Below is a listing. Quote from it, exactly, the lines from the one containing "camera: 140 degrees right, 10 degrees down" down to the one containing "(430, 211) = (382, 312): purple", both ends included, and nothing else.

• Exercise inputs
[Start of Attachment]

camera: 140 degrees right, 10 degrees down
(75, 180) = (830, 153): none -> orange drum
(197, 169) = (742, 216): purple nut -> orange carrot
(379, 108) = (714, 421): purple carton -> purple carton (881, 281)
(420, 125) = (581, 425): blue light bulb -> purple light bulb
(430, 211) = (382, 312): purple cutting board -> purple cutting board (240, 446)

[End of Attachment]
[Start of Attachment]

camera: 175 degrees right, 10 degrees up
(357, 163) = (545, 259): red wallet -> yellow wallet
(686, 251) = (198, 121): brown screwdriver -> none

[End of Attachment]

• Exercise answer
camera: 140 degrees right, 10 degrees down
(75, 180) = (830, 153): none -> orange drum
(197, 169) = (742, 216): purple nut -> orange carrot
(379, 108) = (714, 421): purple carton -> purple carton (881, 281)
(420, 125) = (581, 425): blue light bulb -> purple light bulb
(430, 211) = (382, 312): purple cutting board -> purple cutting board (240, 446)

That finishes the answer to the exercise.